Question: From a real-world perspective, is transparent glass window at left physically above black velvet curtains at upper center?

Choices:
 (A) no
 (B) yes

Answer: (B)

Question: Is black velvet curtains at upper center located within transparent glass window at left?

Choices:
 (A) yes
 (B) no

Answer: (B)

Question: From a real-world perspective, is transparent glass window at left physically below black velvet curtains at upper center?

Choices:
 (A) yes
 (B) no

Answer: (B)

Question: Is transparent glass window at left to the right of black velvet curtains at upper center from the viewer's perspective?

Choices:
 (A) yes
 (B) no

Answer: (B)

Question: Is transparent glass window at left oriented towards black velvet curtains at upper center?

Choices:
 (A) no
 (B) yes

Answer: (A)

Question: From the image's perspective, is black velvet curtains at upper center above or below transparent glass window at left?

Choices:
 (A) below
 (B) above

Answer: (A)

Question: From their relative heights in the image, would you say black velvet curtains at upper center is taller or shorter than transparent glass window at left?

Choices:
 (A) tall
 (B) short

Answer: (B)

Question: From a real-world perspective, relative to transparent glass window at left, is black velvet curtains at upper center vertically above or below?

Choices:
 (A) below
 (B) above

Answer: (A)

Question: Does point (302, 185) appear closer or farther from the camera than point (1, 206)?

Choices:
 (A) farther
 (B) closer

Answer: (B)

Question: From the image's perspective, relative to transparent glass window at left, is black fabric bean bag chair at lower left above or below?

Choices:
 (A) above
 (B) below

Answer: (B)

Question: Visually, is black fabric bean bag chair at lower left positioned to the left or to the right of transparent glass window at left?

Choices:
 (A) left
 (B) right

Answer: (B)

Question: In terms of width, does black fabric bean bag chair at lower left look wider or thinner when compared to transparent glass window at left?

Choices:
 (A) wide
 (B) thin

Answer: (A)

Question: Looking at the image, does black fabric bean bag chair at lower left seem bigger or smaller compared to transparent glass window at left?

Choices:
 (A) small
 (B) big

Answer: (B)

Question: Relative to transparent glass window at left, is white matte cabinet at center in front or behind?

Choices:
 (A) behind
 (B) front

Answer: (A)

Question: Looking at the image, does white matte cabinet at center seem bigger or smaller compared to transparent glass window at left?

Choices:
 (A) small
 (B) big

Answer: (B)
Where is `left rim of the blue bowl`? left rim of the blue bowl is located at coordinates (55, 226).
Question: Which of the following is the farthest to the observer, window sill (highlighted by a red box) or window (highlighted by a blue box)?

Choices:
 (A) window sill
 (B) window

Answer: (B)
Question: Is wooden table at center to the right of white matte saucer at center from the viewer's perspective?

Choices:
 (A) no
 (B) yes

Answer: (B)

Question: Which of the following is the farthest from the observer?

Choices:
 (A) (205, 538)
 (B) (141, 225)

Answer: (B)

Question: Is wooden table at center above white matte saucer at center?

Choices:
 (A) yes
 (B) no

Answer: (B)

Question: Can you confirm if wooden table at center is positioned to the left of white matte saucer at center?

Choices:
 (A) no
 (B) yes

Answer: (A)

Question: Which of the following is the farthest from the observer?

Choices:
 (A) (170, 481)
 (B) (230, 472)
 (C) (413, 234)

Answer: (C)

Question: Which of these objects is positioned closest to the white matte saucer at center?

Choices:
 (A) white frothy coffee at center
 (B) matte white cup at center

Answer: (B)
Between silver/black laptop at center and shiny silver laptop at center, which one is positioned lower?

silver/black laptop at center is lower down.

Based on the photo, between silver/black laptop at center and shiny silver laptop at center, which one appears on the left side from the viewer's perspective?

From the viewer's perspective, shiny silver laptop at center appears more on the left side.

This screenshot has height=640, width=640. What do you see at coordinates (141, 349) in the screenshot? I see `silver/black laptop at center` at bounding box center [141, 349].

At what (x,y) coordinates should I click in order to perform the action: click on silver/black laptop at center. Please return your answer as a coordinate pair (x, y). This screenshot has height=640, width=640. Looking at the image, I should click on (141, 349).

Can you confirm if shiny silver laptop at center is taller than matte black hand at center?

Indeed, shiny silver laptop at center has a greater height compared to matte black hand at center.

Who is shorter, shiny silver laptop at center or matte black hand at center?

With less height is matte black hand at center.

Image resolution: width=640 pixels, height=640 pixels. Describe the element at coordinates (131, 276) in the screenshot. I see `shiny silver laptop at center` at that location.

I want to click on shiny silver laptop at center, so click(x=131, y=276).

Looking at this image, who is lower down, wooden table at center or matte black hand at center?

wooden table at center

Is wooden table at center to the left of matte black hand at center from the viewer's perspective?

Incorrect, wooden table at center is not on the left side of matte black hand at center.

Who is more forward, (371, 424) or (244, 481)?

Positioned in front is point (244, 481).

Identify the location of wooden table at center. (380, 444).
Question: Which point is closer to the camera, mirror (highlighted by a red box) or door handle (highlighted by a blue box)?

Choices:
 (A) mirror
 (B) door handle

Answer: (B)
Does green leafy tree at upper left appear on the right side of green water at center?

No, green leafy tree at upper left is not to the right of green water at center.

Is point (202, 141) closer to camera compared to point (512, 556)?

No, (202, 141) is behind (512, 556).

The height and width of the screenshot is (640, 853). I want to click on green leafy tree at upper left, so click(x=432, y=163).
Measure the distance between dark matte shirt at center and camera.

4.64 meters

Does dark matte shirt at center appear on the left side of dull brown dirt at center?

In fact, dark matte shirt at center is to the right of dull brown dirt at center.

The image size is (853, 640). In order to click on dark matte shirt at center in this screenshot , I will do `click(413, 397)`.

▬▬▬▬▬▬

• [Problem to solve]:
Quote verbatim the part of the listing that opens with the line containing "Question: From their" and closes with the line containing "Question: From a real-world perspective, relative", both lines included.

• [Response below]:
Question: From their relative heights in the image, would you say black velvet curtains at upper center is taller or shorter than transparent glass window at left?

Choices:
 (A) tall
 (B) short

Answer: (B)

Question: From a real-world perspective, relative to transparent glass window at left, is black velvet curtains at upper center vertically above or below?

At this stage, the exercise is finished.